COLLECTED DATA START
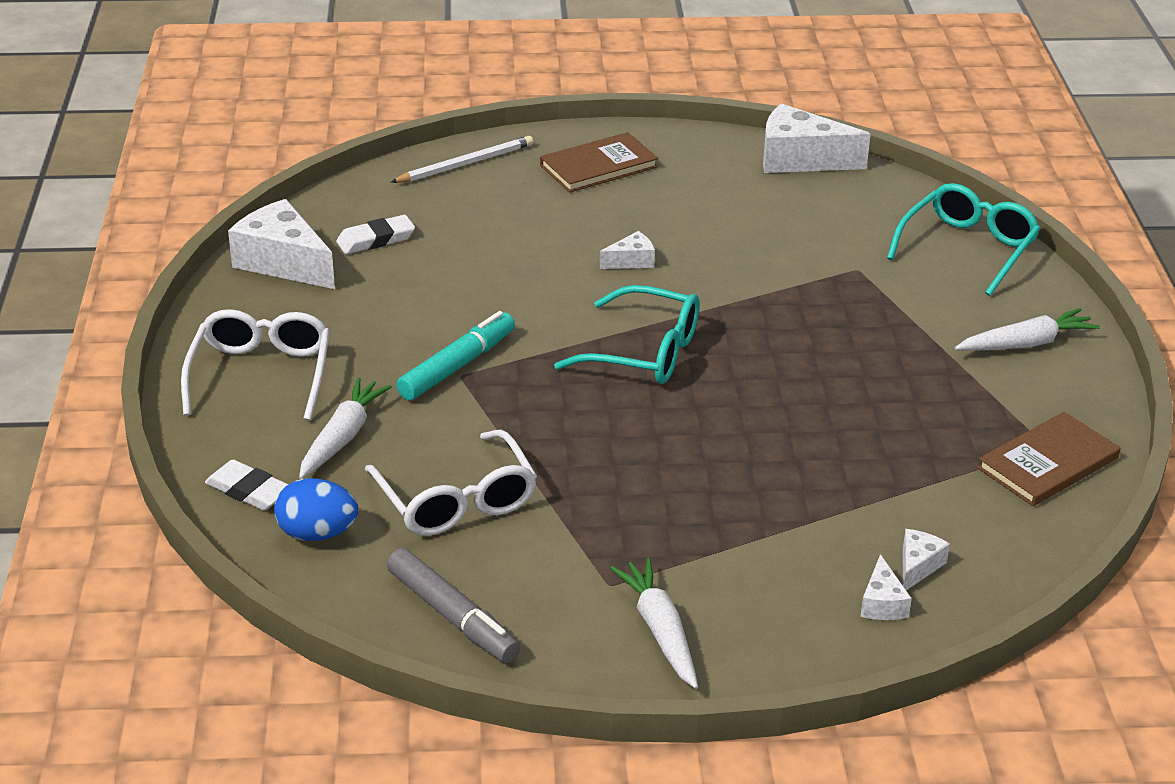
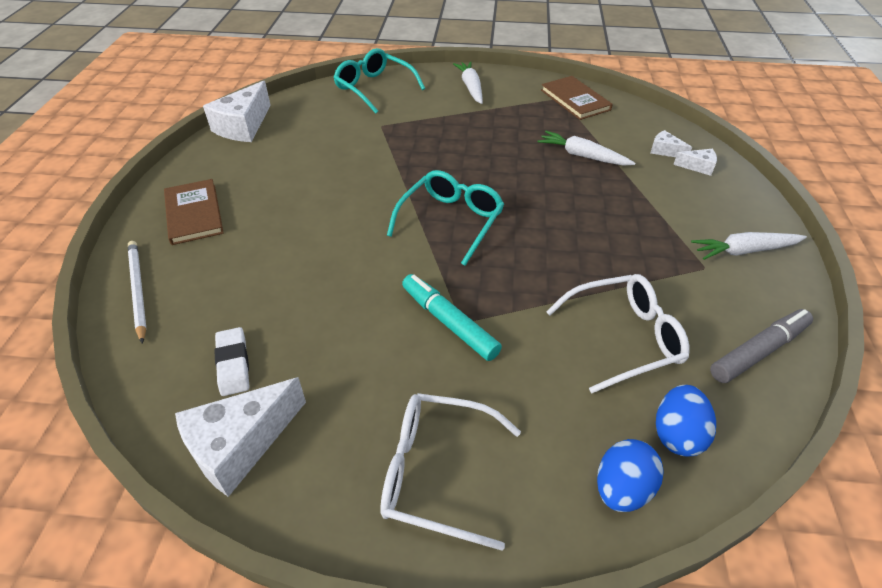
camera: 80 degrees left, 10 degrees up
white eraser [205,459,289,511] -> blue egg [597,439,664,512]
white carrot [299,377,392,479] -> white carrot moved to [538,131,635,166]
white cheese [600,231,655,269] -> none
COLLECTED DATA END
TASK GOAL: What lines in the material above hold the string "white"? List them.

EXERCISE OUTPUT:
white eraser [205,459,289,511] -> blue egg [597,439,664,512]
white carrot [299,377,392,479] -> white carrot moved to [538,131,635,166]
white cheese [600,231,655,269] -> none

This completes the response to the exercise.